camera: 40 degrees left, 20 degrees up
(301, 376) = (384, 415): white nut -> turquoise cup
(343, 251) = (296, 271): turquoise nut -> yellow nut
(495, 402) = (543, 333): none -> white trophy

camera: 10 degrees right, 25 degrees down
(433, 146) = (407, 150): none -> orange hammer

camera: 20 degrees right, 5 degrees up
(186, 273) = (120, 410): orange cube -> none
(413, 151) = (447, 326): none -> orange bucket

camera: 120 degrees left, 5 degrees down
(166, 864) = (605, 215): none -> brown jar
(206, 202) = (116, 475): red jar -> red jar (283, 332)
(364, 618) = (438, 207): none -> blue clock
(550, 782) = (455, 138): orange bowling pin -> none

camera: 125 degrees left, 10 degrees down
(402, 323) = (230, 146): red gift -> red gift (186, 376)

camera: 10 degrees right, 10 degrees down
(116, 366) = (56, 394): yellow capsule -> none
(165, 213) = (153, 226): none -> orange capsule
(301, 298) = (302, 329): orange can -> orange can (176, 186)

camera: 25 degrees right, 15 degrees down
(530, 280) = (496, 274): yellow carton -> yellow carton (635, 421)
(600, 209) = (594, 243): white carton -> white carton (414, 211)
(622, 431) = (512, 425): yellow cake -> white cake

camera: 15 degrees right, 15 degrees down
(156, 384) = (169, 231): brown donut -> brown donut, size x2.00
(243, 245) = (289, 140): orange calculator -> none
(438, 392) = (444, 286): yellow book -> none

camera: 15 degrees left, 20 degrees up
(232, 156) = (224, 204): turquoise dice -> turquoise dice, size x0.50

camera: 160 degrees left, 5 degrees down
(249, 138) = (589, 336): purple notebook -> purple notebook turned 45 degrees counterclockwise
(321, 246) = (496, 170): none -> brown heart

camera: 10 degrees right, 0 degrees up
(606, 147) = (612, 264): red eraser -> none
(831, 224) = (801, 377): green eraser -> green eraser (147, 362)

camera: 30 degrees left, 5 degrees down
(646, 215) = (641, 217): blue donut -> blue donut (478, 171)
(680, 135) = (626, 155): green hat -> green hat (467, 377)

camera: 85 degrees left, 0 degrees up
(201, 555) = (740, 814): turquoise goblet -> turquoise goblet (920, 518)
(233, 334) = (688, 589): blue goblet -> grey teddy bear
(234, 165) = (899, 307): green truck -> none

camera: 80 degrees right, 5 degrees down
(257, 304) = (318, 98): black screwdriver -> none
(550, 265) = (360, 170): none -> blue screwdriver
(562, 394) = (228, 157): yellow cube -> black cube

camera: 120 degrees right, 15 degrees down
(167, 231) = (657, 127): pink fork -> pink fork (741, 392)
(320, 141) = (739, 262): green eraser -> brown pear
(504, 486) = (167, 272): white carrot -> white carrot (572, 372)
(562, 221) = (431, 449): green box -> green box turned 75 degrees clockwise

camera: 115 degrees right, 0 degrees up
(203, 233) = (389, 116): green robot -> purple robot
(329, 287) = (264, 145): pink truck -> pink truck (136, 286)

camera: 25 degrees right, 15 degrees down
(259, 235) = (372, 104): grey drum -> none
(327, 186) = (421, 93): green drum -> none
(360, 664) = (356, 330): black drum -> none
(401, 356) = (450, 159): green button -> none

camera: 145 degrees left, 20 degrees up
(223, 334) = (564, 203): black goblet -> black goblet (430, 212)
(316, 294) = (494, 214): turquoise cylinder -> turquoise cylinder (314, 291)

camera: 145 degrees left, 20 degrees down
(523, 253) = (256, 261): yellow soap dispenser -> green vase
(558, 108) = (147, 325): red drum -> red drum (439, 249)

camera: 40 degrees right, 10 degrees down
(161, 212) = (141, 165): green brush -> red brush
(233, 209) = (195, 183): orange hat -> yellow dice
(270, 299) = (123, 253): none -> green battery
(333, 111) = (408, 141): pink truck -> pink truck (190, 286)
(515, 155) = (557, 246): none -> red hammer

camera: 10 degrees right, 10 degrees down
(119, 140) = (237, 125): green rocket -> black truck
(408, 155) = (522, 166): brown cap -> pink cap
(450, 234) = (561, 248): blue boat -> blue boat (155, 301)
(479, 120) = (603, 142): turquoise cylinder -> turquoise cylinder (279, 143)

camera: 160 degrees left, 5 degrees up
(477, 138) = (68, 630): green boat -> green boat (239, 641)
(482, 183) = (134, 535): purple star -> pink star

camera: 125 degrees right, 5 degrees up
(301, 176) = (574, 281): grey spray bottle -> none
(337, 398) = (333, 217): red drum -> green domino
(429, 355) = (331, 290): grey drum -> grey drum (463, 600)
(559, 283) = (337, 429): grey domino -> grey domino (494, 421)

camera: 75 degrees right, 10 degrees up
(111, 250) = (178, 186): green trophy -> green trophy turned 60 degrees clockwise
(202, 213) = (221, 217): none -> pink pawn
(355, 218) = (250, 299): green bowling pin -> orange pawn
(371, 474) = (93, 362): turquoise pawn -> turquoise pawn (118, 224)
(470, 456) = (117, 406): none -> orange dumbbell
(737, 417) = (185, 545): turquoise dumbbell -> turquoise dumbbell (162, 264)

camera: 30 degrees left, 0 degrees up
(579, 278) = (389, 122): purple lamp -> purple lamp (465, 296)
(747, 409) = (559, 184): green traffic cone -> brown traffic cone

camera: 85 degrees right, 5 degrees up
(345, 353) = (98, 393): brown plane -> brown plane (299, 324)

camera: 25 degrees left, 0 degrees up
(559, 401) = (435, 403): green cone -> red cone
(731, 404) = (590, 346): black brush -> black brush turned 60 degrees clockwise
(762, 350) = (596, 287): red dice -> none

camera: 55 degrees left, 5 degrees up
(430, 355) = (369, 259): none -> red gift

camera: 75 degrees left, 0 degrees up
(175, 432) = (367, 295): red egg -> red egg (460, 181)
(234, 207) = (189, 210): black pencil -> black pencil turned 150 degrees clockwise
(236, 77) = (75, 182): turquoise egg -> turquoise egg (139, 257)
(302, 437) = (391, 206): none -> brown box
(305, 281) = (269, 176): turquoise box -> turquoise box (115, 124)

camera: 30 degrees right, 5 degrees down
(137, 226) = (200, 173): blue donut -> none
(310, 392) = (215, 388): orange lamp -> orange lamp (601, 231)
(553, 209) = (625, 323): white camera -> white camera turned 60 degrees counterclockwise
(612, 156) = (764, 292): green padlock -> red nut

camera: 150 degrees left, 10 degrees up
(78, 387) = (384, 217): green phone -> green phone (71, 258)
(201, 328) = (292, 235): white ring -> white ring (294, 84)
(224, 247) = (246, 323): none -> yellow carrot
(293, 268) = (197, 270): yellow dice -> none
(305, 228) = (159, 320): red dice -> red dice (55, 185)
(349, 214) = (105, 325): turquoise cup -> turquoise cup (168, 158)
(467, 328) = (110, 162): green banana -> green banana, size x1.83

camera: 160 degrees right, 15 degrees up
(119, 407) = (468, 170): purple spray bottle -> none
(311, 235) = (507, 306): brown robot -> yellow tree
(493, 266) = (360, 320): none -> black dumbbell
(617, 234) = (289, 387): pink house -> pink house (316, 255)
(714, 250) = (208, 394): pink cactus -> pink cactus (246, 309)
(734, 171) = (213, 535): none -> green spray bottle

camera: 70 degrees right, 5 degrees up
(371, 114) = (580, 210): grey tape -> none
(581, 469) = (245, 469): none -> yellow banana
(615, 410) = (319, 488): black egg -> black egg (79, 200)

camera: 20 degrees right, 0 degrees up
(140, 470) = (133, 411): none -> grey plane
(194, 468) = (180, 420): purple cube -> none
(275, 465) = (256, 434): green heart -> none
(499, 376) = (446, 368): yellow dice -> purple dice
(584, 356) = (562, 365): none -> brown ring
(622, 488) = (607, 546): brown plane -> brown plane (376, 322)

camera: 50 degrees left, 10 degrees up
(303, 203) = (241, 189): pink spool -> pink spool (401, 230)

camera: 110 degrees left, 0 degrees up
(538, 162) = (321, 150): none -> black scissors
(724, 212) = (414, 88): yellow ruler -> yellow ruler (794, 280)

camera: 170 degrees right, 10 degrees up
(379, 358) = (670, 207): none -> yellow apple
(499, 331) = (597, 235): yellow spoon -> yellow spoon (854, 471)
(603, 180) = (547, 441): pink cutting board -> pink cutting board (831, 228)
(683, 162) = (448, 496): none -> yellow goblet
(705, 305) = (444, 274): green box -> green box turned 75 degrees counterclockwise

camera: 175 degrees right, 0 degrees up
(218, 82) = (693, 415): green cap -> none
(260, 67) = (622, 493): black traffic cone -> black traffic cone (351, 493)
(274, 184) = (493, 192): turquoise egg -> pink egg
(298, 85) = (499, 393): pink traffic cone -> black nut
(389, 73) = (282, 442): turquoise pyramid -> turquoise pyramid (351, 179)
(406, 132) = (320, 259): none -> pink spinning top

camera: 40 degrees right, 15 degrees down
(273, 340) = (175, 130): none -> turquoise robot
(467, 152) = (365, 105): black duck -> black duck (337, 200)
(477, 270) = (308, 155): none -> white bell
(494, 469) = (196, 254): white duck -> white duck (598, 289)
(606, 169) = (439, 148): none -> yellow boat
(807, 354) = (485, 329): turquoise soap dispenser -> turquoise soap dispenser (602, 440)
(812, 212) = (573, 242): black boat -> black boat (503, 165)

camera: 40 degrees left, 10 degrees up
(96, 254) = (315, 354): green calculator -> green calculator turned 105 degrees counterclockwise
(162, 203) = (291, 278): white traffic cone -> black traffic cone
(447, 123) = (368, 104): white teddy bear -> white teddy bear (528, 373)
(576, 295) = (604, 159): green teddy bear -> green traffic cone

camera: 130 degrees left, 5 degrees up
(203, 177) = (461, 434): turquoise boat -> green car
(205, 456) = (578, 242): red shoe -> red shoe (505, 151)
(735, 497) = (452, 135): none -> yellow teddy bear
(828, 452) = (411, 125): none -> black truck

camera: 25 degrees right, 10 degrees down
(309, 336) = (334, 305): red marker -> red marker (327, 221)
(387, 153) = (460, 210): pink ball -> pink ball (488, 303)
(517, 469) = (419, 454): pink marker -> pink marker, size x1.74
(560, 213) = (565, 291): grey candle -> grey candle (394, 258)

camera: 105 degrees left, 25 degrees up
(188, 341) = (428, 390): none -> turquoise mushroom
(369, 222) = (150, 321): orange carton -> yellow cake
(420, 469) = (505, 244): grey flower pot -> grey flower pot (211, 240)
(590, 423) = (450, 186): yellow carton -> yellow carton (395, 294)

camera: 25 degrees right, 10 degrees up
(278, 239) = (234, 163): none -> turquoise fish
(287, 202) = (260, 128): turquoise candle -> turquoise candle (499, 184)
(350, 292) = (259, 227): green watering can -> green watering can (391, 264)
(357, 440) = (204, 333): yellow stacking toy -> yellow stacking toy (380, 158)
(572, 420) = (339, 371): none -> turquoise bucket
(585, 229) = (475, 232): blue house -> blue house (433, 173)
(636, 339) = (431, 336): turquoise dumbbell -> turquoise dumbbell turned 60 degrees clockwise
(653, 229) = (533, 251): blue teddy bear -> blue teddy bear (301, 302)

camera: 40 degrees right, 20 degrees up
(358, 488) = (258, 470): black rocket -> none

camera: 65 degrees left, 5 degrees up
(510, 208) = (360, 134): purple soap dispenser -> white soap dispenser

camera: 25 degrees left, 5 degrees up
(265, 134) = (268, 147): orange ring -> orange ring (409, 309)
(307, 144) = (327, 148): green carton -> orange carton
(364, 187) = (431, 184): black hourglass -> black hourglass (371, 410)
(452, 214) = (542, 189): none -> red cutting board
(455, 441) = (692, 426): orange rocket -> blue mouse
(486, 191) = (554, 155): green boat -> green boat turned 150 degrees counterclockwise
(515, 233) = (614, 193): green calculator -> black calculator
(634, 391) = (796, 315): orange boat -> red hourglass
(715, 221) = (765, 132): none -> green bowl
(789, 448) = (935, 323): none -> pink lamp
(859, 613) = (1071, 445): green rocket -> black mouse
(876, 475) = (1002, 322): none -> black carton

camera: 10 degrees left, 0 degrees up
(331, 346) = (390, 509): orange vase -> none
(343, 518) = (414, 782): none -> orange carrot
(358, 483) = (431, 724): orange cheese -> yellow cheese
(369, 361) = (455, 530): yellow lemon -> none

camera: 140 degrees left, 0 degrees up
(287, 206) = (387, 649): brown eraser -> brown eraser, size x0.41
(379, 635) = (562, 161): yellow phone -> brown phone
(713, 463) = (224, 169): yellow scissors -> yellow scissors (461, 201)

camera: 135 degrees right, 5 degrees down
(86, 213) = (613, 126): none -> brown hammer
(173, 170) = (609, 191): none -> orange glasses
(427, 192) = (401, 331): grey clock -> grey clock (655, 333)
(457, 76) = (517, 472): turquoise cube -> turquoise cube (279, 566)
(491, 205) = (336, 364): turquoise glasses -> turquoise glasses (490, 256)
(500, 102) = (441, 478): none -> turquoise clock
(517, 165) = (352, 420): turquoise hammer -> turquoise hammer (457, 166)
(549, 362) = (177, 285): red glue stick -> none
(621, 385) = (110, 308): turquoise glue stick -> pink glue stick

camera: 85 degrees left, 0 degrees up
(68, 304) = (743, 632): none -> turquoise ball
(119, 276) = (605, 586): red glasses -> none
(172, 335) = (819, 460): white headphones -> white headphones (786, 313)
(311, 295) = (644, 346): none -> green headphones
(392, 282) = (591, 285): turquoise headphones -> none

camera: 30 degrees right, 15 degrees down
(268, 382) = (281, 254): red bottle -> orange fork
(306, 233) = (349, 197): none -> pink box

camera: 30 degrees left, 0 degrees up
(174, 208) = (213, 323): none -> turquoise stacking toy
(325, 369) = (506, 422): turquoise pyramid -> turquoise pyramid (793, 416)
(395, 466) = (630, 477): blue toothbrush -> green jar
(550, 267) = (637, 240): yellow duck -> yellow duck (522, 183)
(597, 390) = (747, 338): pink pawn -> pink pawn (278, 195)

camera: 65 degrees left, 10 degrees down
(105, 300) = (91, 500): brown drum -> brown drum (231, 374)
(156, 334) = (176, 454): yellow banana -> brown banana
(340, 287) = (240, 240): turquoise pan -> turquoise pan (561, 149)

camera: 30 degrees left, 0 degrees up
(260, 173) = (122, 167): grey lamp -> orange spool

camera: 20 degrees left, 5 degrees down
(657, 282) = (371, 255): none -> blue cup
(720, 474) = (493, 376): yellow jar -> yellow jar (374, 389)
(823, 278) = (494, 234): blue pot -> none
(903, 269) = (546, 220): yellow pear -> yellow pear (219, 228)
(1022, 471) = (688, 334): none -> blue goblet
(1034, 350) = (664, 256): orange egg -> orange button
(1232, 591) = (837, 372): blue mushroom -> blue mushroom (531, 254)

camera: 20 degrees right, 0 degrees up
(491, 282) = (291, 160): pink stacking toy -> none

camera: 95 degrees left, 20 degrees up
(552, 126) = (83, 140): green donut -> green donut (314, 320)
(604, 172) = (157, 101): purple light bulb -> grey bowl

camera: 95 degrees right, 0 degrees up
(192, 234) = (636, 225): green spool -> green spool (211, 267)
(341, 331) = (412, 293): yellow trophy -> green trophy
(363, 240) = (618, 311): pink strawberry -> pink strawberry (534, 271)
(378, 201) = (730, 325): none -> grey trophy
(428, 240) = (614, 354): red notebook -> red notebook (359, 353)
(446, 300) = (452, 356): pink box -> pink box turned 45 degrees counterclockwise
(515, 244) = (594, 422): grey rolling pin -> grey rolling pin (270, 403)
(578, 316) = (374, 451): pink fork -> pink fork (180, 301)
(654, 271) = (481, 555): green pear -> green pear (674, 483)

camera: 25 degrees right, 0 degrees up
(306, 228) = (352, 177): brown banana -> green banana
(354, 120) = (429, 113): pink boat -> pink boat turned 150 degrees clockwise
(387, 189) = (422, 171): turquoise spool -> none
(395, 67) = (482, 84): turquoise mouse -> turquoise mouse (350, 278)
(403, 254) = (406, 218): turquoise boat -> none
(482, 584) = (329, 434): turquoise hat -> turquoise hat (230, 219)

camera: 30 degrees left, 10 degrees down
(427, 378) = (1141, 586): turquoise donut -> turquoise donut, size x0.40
■ ■ ■ ■
INSTRUCTIONS FOR THE TASK:
Give back the entries above exactly as they are, from their first line through the line that contains "camera: 125 degrees left, 10 degrees down", both included, with nothing else.

RESULT OF THE TASK:
camera: 40 degrees left, 20 degrees up
(301, 376) = (384, 415): white nut -> turquoise cup
(343, 251) = (296, 271): turquoise nut -> yellow nut
(495, 402) = (543, 333): none -> white trophy

camera: 10 degrees right, 25 degrees down
(433, 146) = (407, 150): none -> orange hammer

camera: 20 degrees right, 5 degrees up
(186, 273) = (120, 410): orange cube -> none
(413, 151) = (447, 326): none -> orange bucket

camera: 120 degrees left, 5 degrees down
(166, 864) = (605, 215): none -> brown jar
(206, 202) = (116, 475): red jar -> red jar (283, 332)
(364, 618) = (438, 207): none -> blue clock
(550, 782) = (455, 138): orange bowling pin -> none

camera: 125 degrees left, 10 degrees down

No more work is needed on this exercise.